### Data supplied
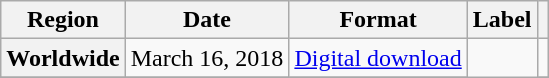
Format [378, 20]
Date [207, 20]
Digital download [378, 58]
March 16, 2018 [207, 58]
Region [63, 20]
Label [502, 20]
Worldwide [63, 58]
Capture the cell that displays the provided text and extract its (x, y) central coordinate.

### Your goal
Extract each line of the listing above containing the word "that". Case counts.

### Answer to this problem
Capture the cell that displays the provided text and extract its (x, y) central coordinate.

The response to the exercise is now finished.